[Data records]
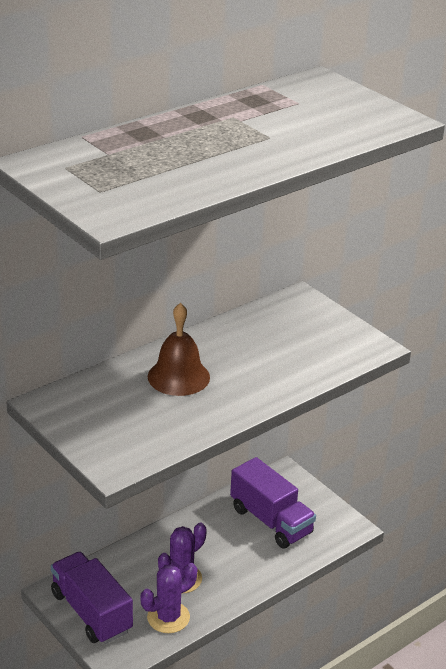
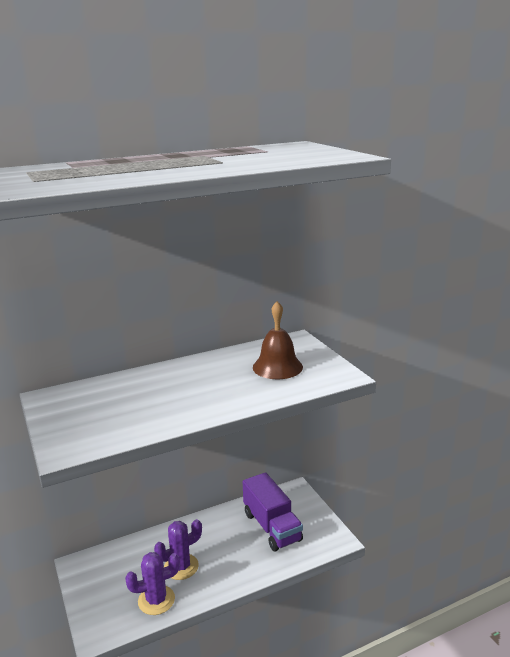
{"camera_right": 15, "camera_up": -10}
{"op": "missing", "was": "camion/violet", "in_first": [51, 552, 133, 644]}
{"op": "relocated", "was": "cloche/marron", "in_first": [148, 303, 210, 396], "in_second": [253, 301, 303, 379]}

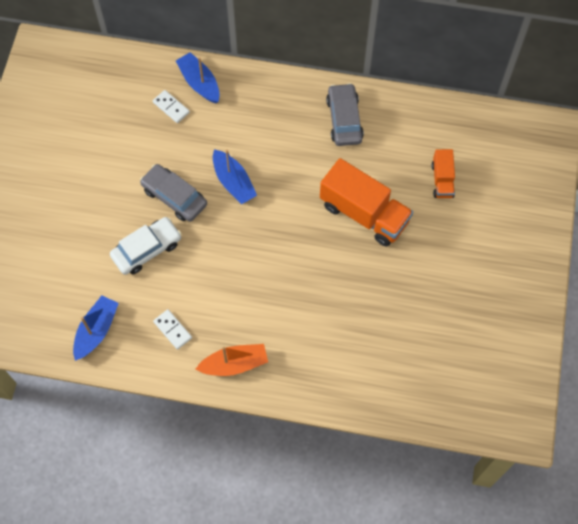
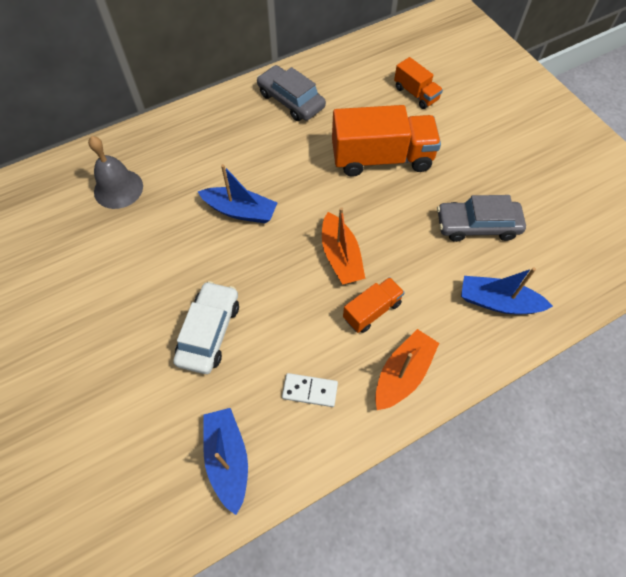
{"camera_right": -40, "camera_up": -5}
{"op": "relocated", "was": "voiture/gris", "in_first": [140, 164, 207, 222], "in_second": [437, 195, 526, 242]}
{"op": "exchanged", "was": "domino/blanc", "now": "cloche/gris", "in_first": [153, 90, 190, 123], "in_second": [88, 136, 143, 209]}
{"op": "relocated", "was": "bateau/bleu", "in_first": [176, 52, 220, 103], "in_second": [461, 267, 553, 314]}
{"op": "appeared", "now": "bateau/orange", "in_second": [322, 207, 365, 285]}
{"op": "appeared", "now": "camion/orange", "in_second": [343, 277, 405, 333]}

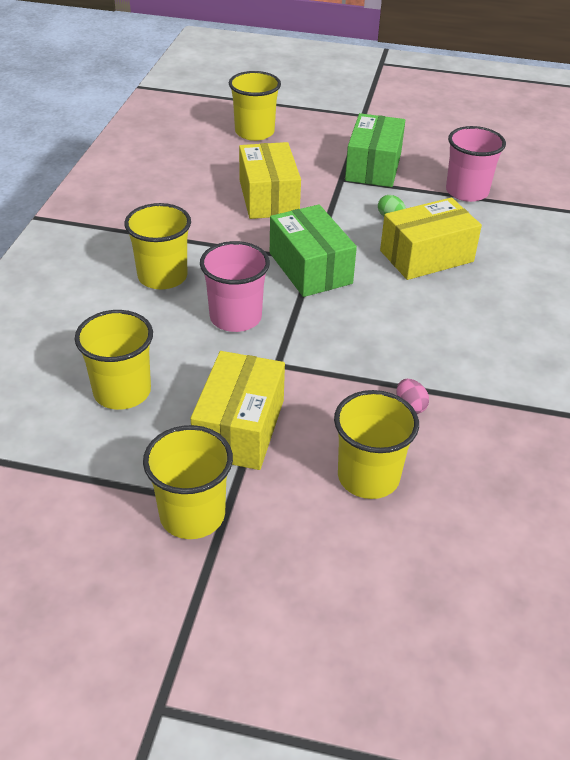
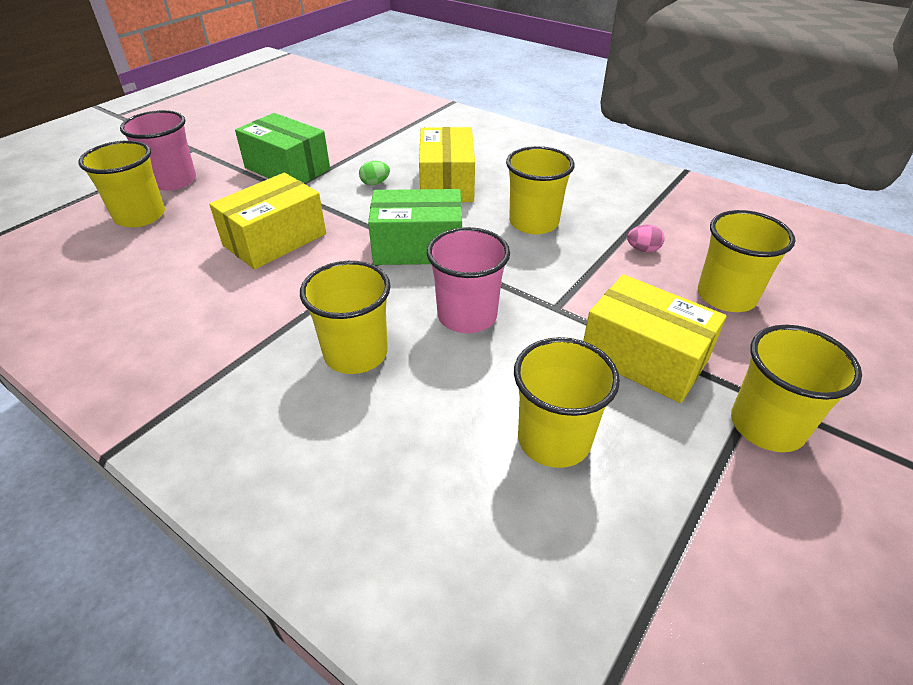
{"camera_right": -65, "camera_up": 0}
{"op": "spun", "was": "boîte/jaune", "in_first": [239, 142, 301, 219], "in_second": [209, 173, 326, 269], "clockwise": -60}
{"op": "relocated", "was": "gobelet/rose", "in_first": [446, 126, 506, 202], "in_second": [120, 110, 196, 191]}
{"op": "appeared", "now": "gobelet/jaune", "in_second": [506, 146, 575, 234]}

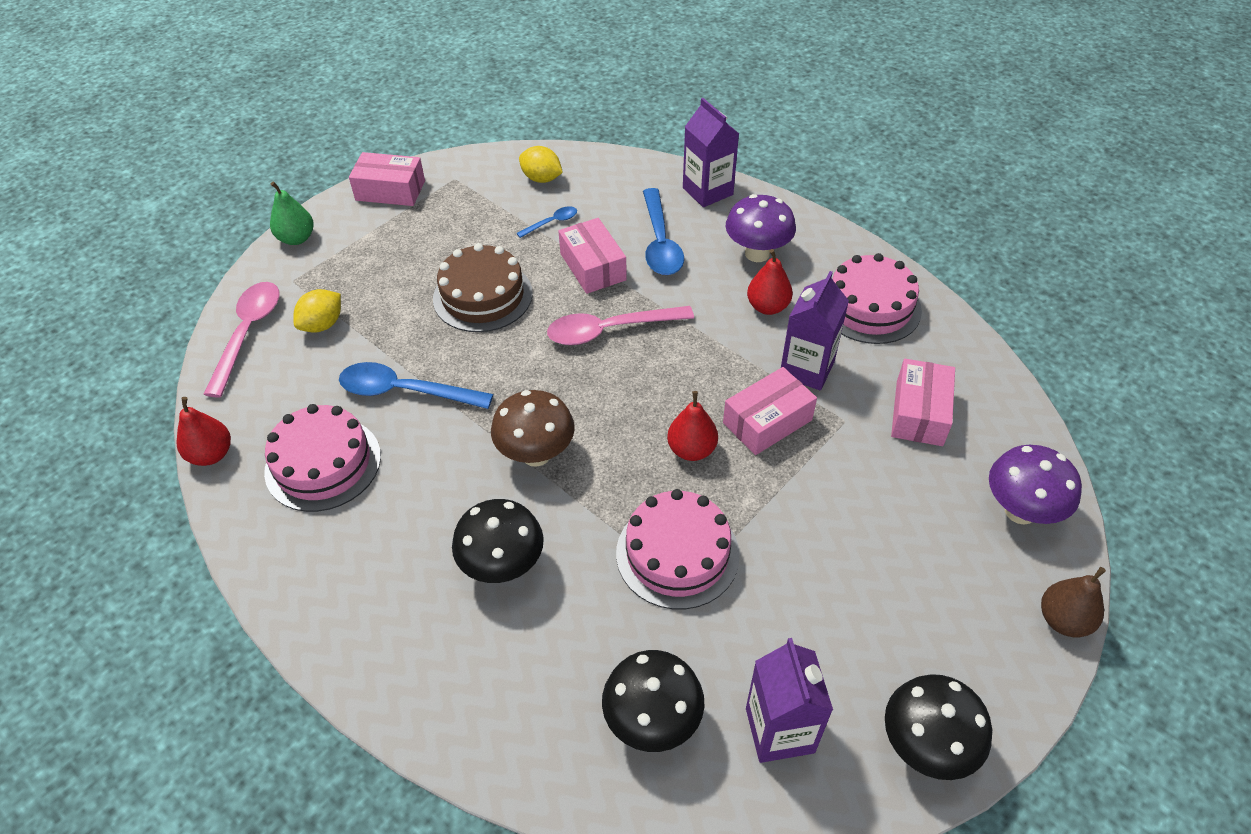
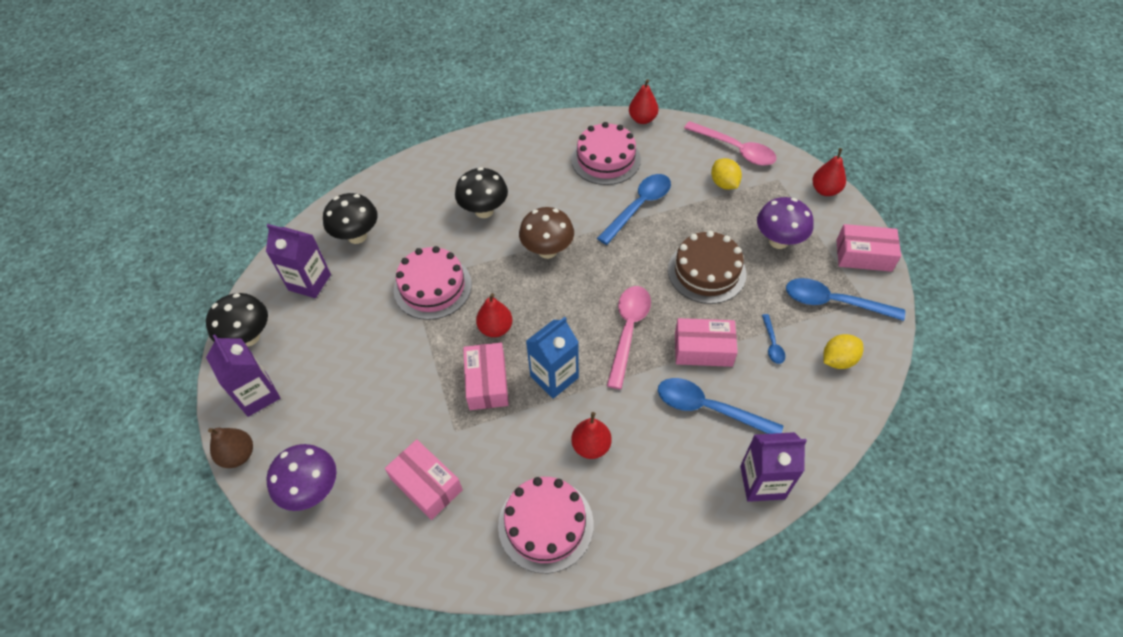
{"camera_right": 120, "camera_up": 5}
{"op": "colour", "was": "poire/vert", "now": "poire/rouge", "in_first": [270, 181, 314, 245], "in_second": [812, 148, 846, 196]}
{"op": "spun", "was": "boîte/rose", "in_first": [349, 152, 425, 206], "in_second": [836, 224, 901, 272], "clockwise": 60}
{"op": "relocated", "was": "champignon/violet", "in_first": [725, 194, 796, 262], "in_second": [757, 197, 814, 249]}
{"op": "relocated", "was": "brique de lait/violet", "in_first": [781, 271, 849, 390], "in_second": [206, 334, 280, 417]}
{"op": "appeared", "now": "brique de lait/bleu", "in_second": [526, 317, 579, 399]}
{"op": "appeared", "now": "cuillère/bleu", "in_second": [786, 278, 905, 321]}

* [Work to be completed] Reply with nothing but a number. State how many lines in the records hold the word "jaune".

* [Result below] 2